* [WHAT IS NEEDED]:
Up to and including the final line, retype each line of the records below, starting with the one that contains "(948, 462) = (217, 470): turquoise".

* [Excerpts from a dataset]:
◇ ◇ ◇ ◇ ◇

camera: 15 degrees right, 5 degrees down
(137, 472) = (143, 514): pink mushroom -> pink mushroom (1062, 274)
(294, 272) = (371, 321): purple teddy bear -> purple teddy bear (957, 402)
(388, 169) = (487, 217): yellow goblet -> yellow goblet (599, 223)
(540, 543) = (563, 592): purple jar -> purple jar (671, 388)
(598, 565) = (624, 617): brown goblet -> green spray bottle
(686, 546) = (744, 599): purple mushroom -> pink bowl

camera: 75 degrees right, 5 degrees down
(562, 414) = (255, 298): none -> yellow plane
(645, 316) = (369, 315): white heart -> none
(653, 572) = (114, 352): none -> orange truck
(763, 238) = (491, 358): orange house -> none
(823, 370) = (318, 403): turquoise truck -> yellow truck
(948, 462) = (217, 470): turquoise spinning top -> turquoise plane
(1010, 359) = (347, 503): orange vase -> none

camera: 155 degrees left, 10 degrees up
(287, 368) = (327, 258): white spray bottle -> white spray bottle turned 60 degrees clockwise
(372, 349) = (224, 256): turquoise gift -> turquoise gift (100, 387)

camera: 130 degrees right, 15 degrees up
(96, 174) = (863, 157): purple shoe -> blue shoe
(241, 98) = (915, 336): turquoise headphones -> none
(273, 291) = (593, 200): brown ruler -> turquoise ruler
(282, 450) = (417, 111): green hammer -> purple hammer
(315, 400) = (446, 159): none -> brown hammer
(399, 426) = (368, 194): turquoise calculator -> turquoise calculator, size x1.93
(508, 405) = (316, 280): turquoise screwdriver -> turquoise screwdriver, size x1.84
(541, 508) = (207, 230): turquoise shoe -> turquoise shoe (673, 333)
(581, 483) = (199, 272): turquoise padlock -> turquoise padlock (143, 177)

◇ ◇ ◇ ◇ ◇

* [WRITTEN RESPONSE]:
(948, 462) = (217, 470): turquoise spinning top -> turquoise plane
(1010, 359) = (347, 503): orange vase -> none

camera: 155 degrees left, 10 degrees up
(287, 368) = (327, 258): white spray bottle -> white spray bottle turned 60 degrees clockwise
(372, 349) = (224, 256): turquoise gift -> turquoise gift (100, 387)

camera: 130 degrees right, 15 degrees up
(96, 174) = (863, 157): purple shoe -> blue shoe
(241, 98) = (915, 336): turquoise headphones -> none
(273, 291) = (593, 200): brown ruler -> turquoise ruler
(282, 450) = (417, 111): green hammer -> purple hammer
(315, 400) = (446, 159): none -> brown hammer
(399, 426) = (368, 194): turquoise calculator -> turquoise calculator, size x1.93
(508, 405) = (316, 280): turquoise screwdriver -> turquoise screwdriver, size x1.84
(541, 508) = (207, 230): turquoise shoe -> turquoise shoe (673, 333)
(581, 483) = (199, 272): turquoise padlock -> turquoise padlock (143, 177)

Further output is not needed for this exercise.